• Records to process
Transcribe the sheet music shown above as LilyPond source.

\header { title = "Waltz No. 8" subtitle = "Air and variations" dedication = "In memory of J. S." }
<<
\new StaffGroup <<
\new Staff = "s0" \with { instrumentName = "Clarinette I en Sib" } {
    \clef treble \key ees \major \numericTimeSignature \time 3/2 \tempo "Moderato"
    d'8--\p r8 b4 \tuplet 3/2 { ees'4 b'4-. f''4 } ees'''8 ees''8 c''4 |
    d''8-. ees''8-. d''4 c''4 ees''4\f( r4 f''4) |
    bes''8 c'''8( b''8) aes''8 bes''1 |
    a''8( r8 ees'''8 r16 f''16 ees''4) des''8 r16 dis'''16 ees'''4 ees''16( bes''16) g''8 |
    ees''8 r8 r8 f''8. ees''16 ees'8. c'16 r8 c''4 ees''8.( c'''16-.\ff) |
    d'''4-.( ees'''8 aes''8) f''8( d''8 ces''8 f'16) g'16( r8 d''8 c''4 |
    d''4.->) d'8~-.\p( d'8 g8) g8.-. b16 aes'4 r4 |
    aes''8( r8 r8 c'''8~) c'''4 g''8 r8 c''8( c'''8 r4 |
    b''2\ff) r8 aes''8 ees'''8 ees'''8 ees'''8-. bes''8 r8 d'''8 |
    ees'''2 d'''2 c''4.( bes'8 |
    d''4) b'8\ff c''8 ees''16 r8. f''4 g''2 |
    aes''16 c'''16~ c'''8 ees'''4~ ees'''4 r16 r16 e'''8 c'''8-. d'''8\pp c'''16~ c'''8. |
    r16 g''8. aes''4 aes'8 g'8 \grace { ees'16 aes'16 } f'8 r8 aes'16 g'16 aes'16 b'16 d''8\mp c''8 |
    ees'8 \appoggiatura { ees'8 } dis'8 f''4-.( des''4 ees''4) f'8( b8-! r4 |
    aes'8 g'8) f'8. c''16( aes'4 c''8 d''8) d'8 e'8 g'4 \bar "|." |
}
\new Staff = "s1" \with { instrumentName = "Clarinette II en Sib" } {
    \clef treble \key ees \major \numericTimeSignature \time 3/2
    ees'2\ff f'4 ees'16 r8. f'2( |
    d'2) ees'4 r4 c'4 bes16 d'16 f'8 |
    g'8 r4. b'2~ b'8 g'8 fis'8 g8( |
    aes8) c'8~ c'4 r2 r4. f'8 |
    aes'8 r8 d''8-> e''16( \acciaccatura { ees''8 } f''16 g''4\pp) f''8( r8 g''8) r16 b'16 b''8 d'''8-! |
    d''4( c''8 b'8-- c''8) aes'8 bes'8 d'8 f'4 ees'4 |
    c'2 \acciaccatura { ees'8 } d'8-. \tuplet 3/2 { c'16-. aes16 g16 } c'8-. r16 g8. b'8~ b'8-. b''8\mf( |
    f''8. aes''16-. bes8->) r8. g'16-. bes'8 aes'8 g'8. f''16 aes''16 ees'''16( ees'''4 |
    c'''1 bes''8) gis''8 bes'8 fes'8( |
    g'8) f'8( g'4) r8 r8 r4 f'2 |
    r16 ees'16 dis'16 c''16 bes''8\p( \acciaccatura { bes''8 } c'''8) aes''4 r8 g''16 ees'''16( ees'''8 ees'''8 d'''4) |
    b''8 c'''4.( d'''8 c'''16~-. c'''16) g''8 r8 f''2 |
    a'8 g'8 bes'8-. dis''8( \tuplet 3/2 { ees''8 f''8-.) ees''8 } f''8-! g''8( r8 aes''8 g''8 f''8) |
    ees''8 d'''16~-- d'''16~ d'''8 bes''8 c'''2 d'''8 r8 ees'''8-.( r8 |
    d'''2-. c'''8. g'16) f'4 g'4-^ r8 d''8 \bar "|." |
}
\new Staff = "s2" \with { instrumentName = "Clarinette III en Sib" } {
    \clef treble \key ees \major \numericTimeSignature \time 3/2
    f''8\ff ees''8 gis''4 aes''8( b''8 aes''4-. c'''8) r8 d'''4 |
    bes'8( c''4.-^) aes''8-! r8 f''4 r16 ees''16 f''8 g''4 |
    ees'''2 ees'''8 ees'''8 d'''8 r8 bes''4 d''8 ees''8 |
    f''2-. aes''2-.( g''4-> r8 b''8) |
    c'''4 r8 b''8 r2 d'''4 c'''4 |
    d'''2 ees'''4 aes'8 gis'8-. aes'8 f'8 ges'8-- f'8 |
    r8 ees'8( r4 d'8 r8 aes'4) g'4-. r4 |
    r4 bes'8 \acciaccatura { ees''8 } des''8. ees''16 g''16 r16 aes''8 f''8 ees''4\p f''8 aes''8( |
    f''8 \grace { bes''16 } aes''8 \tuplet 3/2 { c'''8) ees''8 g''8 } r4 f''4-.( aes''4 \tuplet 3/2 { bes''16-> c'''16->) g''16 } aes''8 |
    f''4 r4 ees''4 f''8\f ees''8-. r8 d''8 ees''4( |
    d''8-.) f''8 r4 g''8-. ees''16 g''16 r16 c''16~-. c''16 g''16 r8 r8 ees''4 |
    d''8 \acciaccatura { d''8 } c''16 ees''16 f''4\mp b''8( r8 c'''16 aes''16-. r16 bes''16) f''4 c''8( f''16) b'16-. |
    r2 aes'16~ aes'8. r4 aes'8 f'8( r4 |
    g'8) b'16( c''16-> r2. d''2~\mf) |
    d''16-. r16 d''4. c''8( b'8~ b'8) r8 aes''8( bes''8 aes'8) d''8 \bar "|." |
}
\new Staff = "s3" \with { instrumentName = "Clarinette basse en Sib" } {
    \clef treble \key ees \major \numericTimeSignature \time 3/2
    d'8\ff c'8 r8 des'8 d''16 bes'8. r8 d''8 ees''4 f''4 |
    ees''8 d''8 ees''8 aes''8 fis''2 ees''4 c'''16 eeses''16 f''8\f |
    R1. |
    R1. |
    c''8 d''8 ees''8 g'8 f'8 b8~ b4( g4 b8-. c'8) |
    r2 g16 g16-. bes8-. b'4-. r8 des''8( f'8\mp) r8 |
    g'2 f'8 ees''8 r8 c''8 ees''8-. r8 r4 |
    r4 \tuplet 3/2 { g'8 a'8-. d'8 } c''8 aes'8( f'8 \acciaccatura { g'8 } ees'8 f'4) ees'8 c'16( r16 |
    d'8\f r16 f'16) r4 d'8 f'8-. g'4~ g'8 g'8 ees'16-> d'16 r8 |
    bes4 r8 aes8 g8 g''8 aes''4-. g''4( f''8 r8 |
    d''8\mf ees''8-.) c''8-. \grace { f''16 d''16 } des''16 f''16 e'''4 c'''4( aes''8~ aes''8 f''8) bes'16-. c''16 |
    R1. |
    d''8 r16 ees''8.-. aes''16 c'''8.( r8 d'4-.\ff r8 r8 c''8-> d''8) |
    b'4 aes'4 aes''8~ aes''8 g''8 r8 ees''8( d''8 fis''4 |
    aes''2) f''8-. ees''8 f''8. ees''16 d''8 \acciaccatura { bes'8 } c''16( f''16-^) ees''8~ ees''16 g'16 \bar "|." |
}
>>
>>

• Given task
Give back all of the records above, reproducing every line without any change.

• Written answer
Transcribe the sheet music shown above as LilyPond source.

\header { title = "Waltz No. 8" subtitle = "Air and variations" dedication = "In memory of J. S." }
<<
\new StaffGroup <<
\new Staff = "s0" \with { instrumentName = "Clarinette I en Sib" } {
    \clef treble \key ees \major \numericTimeSignature \time 3/2 \tempo "Moderato"
    d'8--\p r8 b4 \tuplet 3/2 { ees'4 b'4-. f''4 } ees'''8 ees''8 c''4 |
    d''8-. ees''8-. d''4 c''4 ees''4\f( r4 f''4) |
    bes''8 c'''8( b''8) aes''8 bes''1 |
    a''8( r8 ees'''8 r16 f''16 ees''4) des''8 r16 dis'''16 ees'''4 ees''16( bes''16) g''8 |
    ees''8 r8 r8 f''8. ees''16 ees'8. c'16 r8 c''4 ees''8.( c'''16-.\ff) |
    d'''4-.( ees'''8 aes''8) f''8( d''8 ces''8 f'16) g'16( r8 d''8 c''4 |
    d''4.->) d'8~-.\p( d'8 g8) g8.-. b16 aes'4 r4 |
    aes''8( r8 r8 c'''8~) c'''4 g''8 r8 c''8( c'''8 r4 |
    b''2\ff) r8 aes''8 ees'''8 ees'''8 ees'''8-. bes''8 r8 d'''8 |
    ees'''2 d'''2 c''4.( bes'8 |
    d''4) b'8\ff c''8 ees''16 r8. f''4 g''2 |
    aes''16 c'''16~ c'''8 ees'''4~ ees'''4 r16 r16 e'''8 c'''8-. d'''8\pp c'''16~ c'''8. |
    r16 g''8. aes''4 aes'8 g'8 \grace { ees'16 aes'16 } f'8 r8 aes'16 g'16 aes'16 b'16 d''8\mp c''8 |
    ees'8 \appoggiatura { ees'8 } dis'8 f''4-.( des''4 ees''4) f'8( b8-! r4 |
    aes'8 g'8) f'8. c''16( aes'4 c''8 d''8) d'8 e'8 g'4 \bar "|." |
}
\new Staff = "s1" \with { instrumentName = "Clarinette II en Sib" } {
    \clef treble \key ees \major \numericTimeSignature \time 3/2
    ees'2\ff f'4 ees'16 r8. f'2( |
    d'2) ees'4 r4 c'4 bes16 d'16 f'8 |
    g'8 r4. b'2~ b'8 g'8 fis'8 g8( |
    aes8) c'8~ c'4 r2 r4. f'8 |
    aes'8 r8 d''8-> e''16( \acciaccatura { ees''8 } f''16 g''4\pp) f''8( r8 g''8) r16 b'16 b''8 d'''8-! |
    d''4( c''8 b'8-- c''8) aes'8 bes'8 d'8 f'4 ees'4 |
    c'2 \acciaccatura { ees'8 } d'8-. \tuplet 3/2 { c'16-. aes16 g16 } c'8-. r16 g8. b'8~ b'8-. b''8\mf( |
    f''8. aes''16-. bes8->) r8. g'16-. bes'8 aes'8 g'8. f''16 aes''16 ees'''16( ees'''4 |
    c'''1 bes''8) gis''8 bes'8 fes'8( |
    g'8) f'8( g'4) r8 r8 r4 f'2 |
    r16 ees'16 dis'16 c''16 bes''8\p( \acciaccatura { bes''8 } c'''8) aes''4 r8 g''16 ees'''16( ees'''8 ees'''8 d'''4) |
    b''8 c'''4.( d'''8 c'''16~-. c'''16) g''8 r8 f''2 |
    a'8 g'8 bes'8-. dis''8( \tuplet 3/2 { ees''8 f''8-.) ees''8 } f''8-! g''8( r8 aes''8 g''8 f''8) |
    ees''8 d'''16~-- d'''16~ d'''8 bes''8 c'''2 d'''8 r8 ees'''8-.( r8 |
    d'''2-. c'''8. g'16) f'4 g'4-^ r8 d''8 \bar "|." |
}
\new Staff = "s2" \with { instrumentName = "Clarinette III en Sib" } {
    \clef treble \key ees \major \numericTimeSignature \time 3/2
    f''8\ff ees''8 gis''4 aes''8( b''8 aes''4-. c'''8) r8 d'''4 |
    bes'8( c''4.-^) aes''8-! r8 f''4 r16 ees''16 f''8 g''4 |
    ees'''2 ees'''8 ees'''8 d'''8 r8 bes''4 d''8 ees''8 |
    f''2-. aes''2-.( g''4-> r8 b''8) |
    c'''4 r8 b''8 r2 d'''4 c'''4 |
    d'''2 ees'''4 aes'8 gis'8-. aes'8 f'8 ges'8-- f'8 |
    r8 ees'8( r4 d'8 r8 aes'4) g'4-. r4 |
    r4 bes'8 \acciaccatura { ees''8 } des''8. ees''16 g''16 r16 aes''8 f''8 ees''4\p f''8 aes''8( |
    f''8 \grace { bes''16 } aes''8 \tuplet 3/2 { c'''8) ees''8 g''8 } r4 f''4-.( aes''4 \tuplet 3/2 { bes''16-> c'''16->) g''16 } aes''8 |
    f''4 r4 ees''4 f''8\f ees''8-. r8 d''8 ees''4( |
    d''8-.) f''8 r4 g''8-. ees''16 g''16 r16 c''16~-. c''16 g''16 r8 r8 ees''4 |
    d''8 \acciaccatura { d''8 } c''16 ees''16 f''4\mp b''8( r8 c'''16 aes''16-. r16 bes''16) f''4 c''8( f''16) b'16-. |
    r2 aes'16~ aes'8. r4 aes'8 f'8( r4 |
    g'8) b'16( c''16-> r2. d''2~\mf) |
    d''16-. r16 d''4. c''8( b'8~ b'8) r8 aes''8( bes''8 aes'8) d''8 \bar "|." |
}
\new Staff = "s3" \with { instrumentName = "Clarinette basse en Sib" } {
    \clef treble \key ees \major \numericTimeSignature \time 3/2
    d'8\ff c'8 r8 des'8 d''16 bes'8. r8 d''8 ees''4 f''4 |
    ees''8 d''8 ees''8 aes''8 fis''2 ees''4 c'''16 eeses''16 f''8\f |
    R1. |
    R1. |
    c''8 d''8 ees''8 g'8 f'8 b8~ b4( g4 b8-. c'8) |
    r2 g16 g16-. bes8-. b'4-. r8 des''8( f'8\mp) r8 |
    g'2 f'8 ees''8 r8 c''8 ees''8-. r8 r4 |
    r4 \tuplet 3/2 { g'8 a'8-. d'8 } c''8 aes'8( f'8 \acciaccatura { g'8 } ees'8 f'4) ees'8 c'16( r16 |
    d'8\f r16 f'16) r4 d'8 f'8-. g'4~ g'8 g'8 ees'16-> d'16 r8 |
    bes4 r8 aes8 g8 g''8 aes''4-. g''4( f''8 r8 |
    d''8\mf ees''8-.) c''8-. \grace { f''16 d''16 } des''16 f''16 e'''4 c'''4( aes''8~ aes''8 f''8) bes'16-. c''16 |
    R1. |
    d''8 r16 ees''8.-. aes''16 c'''8.( r8 d'4-.\ff r8 r8 c''8-> d''8) |
    b'4 aes'4 aes''8~ aes''8 g''8 r8 ees''8( d''8 fis''4 |
    aes''2) f''8-. ees''8 f''8. ees''16 d''8 \acciaccatura { bes'8 } c''16( f''16-^) ees''8~ ees''16 g'16 \bar "|." |
}
>>
>>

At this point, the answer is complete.